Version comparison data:
⟨

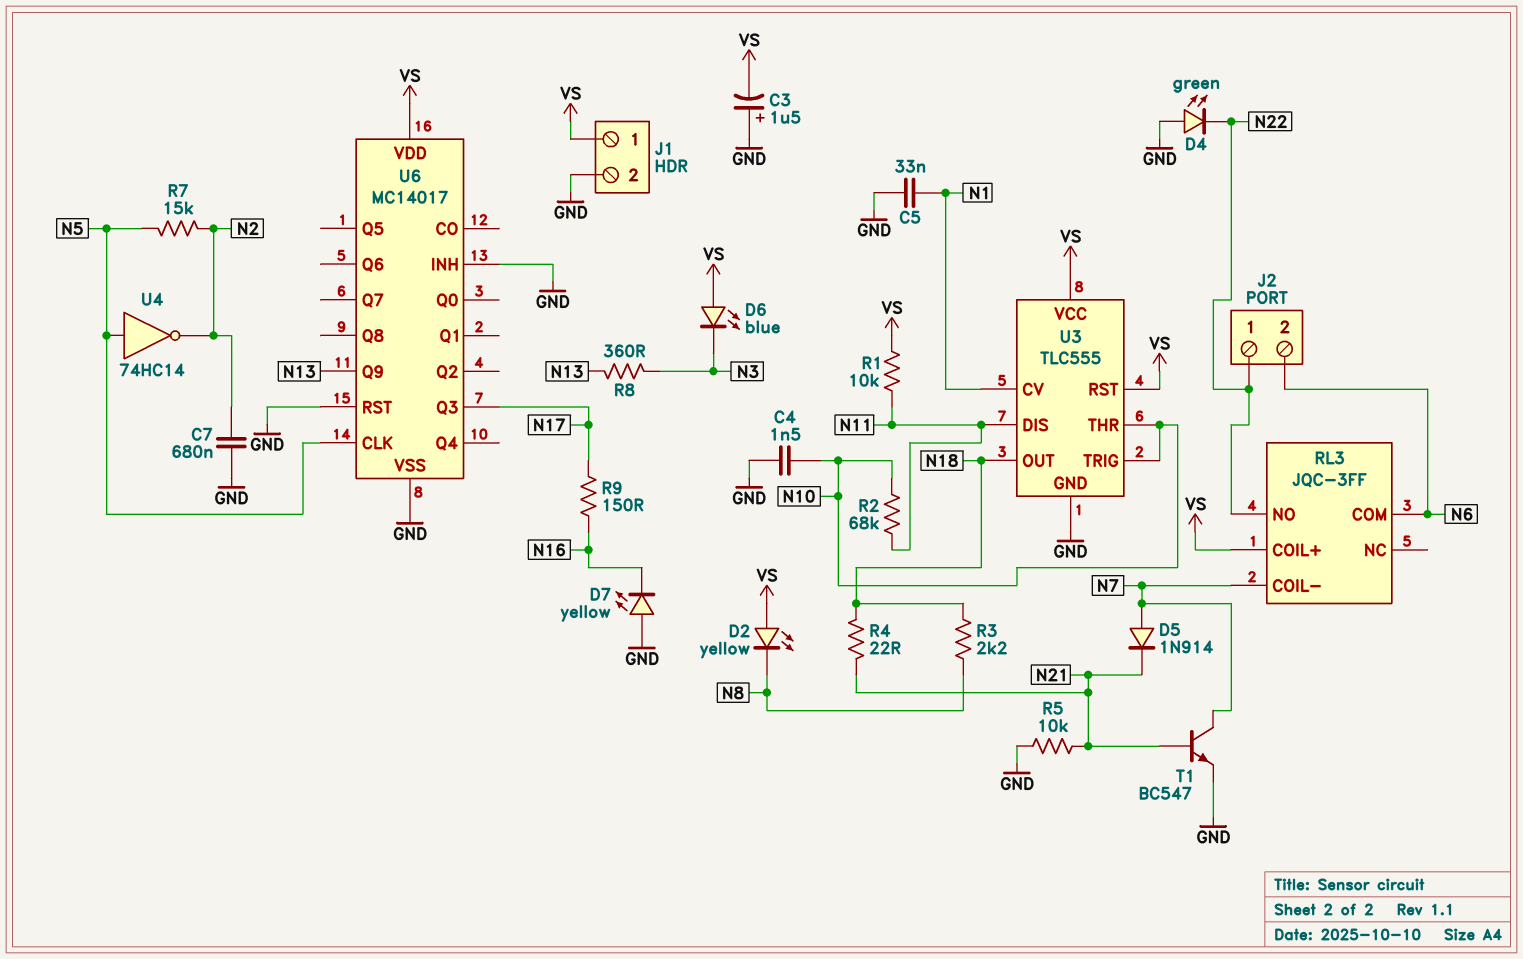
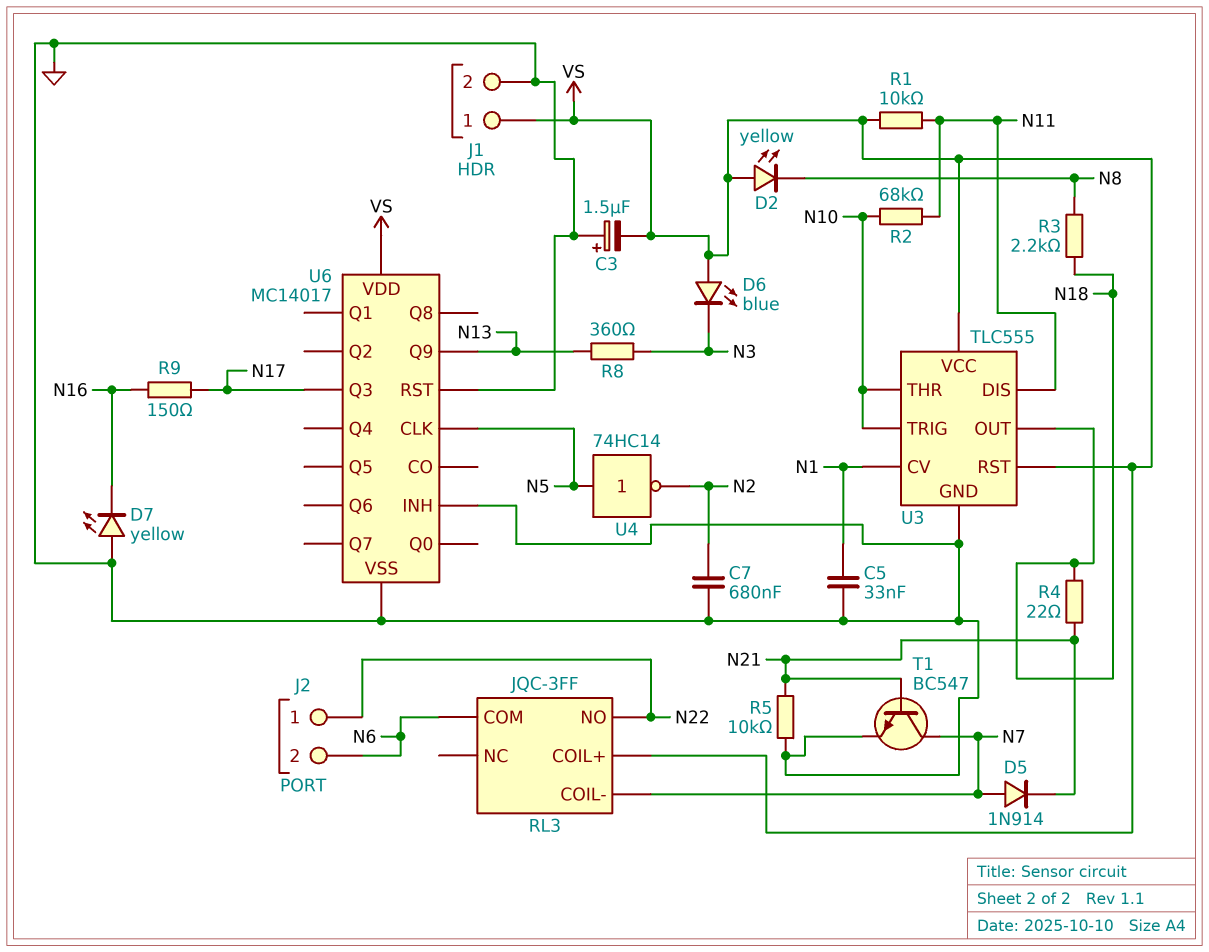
C4: 1.5nF (GND, N10) -> none
D4: LED green (A GND, K N22) -> none
R7: 15k (N2, N5) -> none

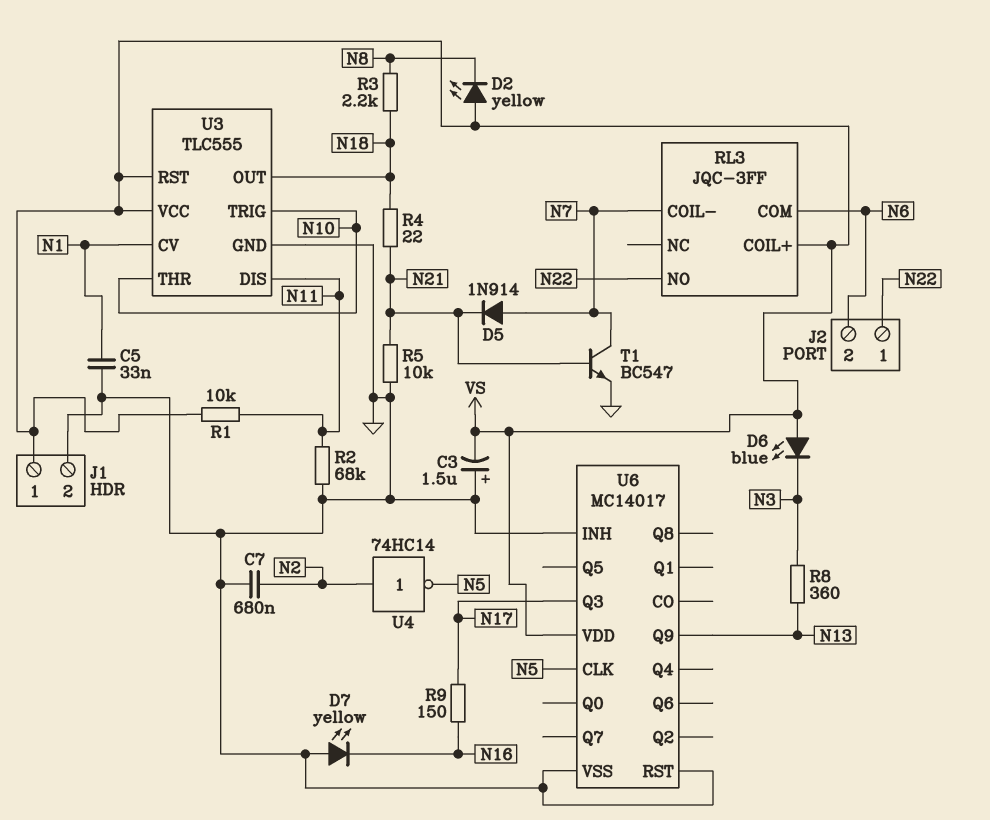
R2: 68k (N10, N11) -> 68k (GND, N11)
U4: NOT 74HC14 (in N5, out N2) -> NOT 74HC14 (in N2, out N5)

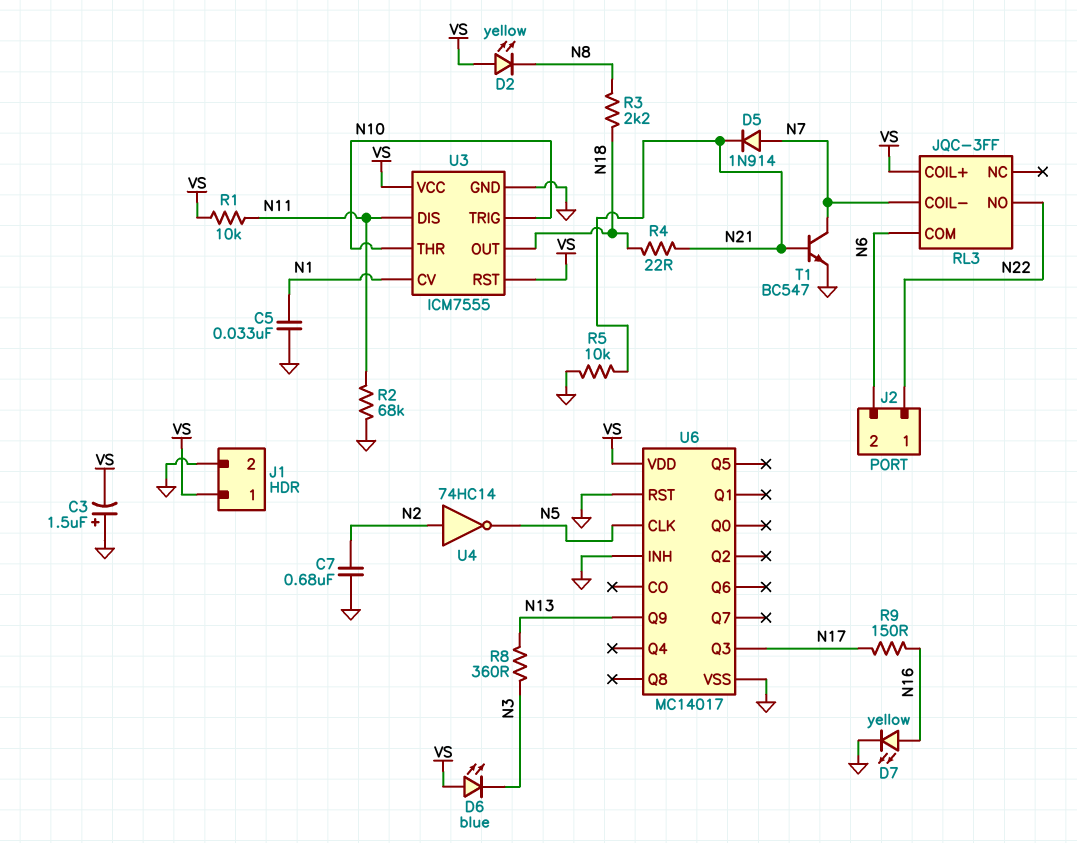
D7: LED yellow (A GND, K N16) -> LED yellow (A N16, K GND)
U3: TLC555 -> ICM7555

⟩

**TASK ITEM**
Before printing the records again, strip out the pictures; change nothing else.

**YOUR RESPONSE**
C4: 1.5nF (GND, N10) -> none
D4: LED green (A GND, K N22) -> none
R7: 15k (N2, N5) -> none

R2: 68k (N10, N11) -> 68k (GND, N11)
U4: NOT 74HC14 (in N5, out N2) -> NOT 74HC14 (in N2, out N5)

D7: LED yellow (A GND, K N16) -> LED yellow (A N16, K GND)
U3: TLC555 -> ICM7555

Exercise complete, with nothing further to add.